-- Start of Raw data --
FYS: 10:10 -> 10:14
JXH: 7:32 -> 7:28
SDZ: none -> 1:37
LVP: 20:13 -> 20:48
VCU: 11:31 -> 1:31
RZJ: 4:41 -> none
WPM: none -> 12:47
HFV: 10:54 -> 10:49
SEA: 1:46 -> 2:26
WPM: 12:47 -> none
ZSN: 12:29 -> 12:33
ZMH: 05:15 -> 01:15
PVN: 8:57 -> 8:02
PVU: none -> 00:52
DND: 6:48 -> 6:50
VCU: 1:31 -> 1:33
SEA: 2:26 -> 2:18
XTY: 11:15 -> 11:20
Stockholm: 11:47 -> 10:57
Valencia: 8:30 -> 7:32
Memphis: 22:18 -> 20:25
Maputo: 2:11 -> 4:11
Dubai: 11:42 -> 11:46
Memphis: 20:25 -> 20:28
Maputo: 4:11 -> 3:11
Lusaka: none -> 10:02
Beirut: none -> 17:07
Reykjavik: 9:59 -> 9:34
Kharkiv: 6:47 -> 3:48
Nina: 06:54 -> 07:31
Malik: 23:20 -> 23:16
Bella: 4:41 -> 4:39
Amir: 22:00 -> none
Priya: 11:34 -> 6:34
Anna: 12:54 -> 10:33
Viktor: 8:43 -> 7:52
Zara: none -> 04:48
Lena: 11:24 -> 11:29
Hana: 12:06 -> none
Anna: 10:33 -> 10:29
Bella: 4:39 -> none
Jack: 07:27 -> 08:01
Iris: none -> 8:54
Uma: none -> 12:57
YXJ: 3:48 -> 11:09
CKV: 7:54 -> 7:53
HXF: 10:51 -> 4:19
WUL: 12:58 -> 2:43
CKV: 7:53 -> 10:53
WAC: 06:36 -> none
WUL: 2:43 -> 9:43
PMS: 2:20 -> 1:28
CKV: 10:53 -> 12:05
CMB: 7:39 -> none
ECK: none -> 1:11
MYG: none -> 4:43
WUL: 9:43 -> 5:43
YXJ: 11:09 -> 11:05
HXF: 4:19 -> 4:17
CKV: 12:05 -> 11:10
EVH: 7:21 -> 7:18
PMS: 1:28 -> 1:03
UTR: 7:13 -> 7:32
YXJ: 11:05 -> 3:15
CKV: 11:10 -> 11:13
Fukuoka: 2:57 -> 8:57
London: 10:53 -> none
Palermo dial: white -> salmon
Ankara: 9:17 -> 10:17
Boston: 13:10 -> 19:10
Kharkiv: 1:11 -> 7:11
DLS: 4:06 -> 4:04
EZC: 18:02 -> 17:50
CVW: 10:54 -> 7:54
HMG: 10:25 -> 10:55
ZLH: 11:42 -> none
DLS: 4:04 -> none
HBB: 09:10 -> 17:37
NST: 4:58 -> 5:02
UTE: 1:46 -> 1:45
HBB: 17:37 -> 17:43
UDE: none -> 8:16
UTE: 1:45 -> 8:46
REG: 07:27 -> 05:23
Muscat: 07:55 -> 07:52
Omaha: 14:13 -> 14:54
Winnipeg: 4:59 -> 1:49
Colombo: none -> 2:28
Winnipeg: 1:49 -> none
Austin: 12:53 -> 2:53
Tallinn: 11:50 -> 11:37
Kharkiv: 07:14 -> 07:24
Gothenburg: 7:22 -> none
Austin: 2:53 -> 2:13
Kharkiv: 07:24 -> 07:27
-- End of Raw data --
▶ _Directions_:
Extract the lines from the records above and reproduce them character for character, in the same order, covering every record.

▶ _Task output_:
FYS: 10:10 -> 10:14
JXH: 7:32 -> 7:28
SDZ: none -> 1:37
LVP: 20:13 -> 20:48
VCU: 11:31 -> 1:31
RZJ: 4:41 -> none
WPM: none -> 12:47
HFV: 10:54 -> 10:49
SEA: 1:46 -> 2:26
WPM: 12:47 -> none
ZSN: 12:29 -> 12:33
ZMH: 05:15 -> 01:15
PVN: 8:57 -> 8:02
PVU: none -> 00:52
DND: 6:48 -> 6:50
VCU: 1:31 -> 1:33
SEA: 2:26 -> 2:18
XTY: 11:15 -> 11:20
Stockholm: 11:47 -> 10:57
Valencia: 8:30 -> 7:32
Memphis: 22:18 -> 20:25
Maputo: 2:11 -> 4:11
Dubai: 11:42 -> 11:46
Memphis: 20:25 -> 20:28
Maputo: 4:11 -> 3:11
Lusaka: none -> 10:02
Beirut: none -> 17:07
Reykjavik: 9:59 -> 9:34
Kharkiv: 6:47 -> 3:48
Nina: 06:54 -> 07:31
Malik: 23:20 -> 23:16
Bella: 4:41 -> 4:39
Amir: 22:00 -> none
Priya: 11:34 -> 6:34
Anna: 12:54 -> 10:33
Viktor: 8:43 -> 7:52
Zara: none -> 04:48
Lena: 11:24 -> 11:29
Hana: 12:06 -> none
Anna: 10:33 -> 10:29
Bella: 4:39 -> none
Jack: 07:27 -> 08:01
Iris: none -> 8:54
Uma: none -> 12:57
YXJ: 3:48 -> 11:09
CKV: 7:54 -> 7:53
HXF: 10:51 -> 4:19
WUL: 12:58 -> 2:43
CKV: 7:53 -> 10:53
WAC: 06:36 -> none
WUL: 2:43 -> 9:43
PMS: 2:20 -> 1:28
CKV: 10:53 -> 12:05
CMB: 7:39 -> none
ECK: none -> 1:11
MYG: none -> 4:43
WUL: 9:43 -> 5:43
YXJ: 11:09 -> 11:05
HXF: 4:19 -> 4:17
CKV: 12:05 -> 11:10
EVH: 7:21 -> 7:18
PMS: 1:28 -> 1:03
UTR: 7:13 -> 7:32
YXJ: 11:05 -> 3:15
CKV: 11:10 -> 11:13
Fukuoka: 2:57 -> 8:57
London: 10:53 -> none
Palermo dial: white -> salmon
Ankara: 9:17 -> 10:17
Boston: 13:10 -> 19:10
Kharkiv: 1:11 -> 7:11
DLS: 4:06 -> 4:04
EZC: 18:02 -> 17:50
CVW: 10:54 -> 7:54
HMG: 10:25 -> 10:55
ZLH: 11:42 -> none
DLS: 4:04 -> none
HBB: 09:10 -> 17:37
NST: 4:58 -> 5:02
UTE: 1:46 -> 1:45
HBB: 17:37 -> 17:43
UDE: none -> 8:16
UTE: 1:45 -> 8:46
REG: 07:27 -> 05:23
Muscat: 07:55 -> 07:52
Omaha: 14:13 -> 14:54
Winnipeg: 4:59 -> 1:49
Colombo: none -> 2:28
Winnipeg: 1:49 -> none
Austin: 12:53 -> 2:53
Tallinn: 11:50 -> 11:37
Kharkiv: 07:14 -> 07:24
Gothenburg: 7:22 -> none
Austin: 2:53 -> 2:13
Kharkiv: 07:24 -> 07:27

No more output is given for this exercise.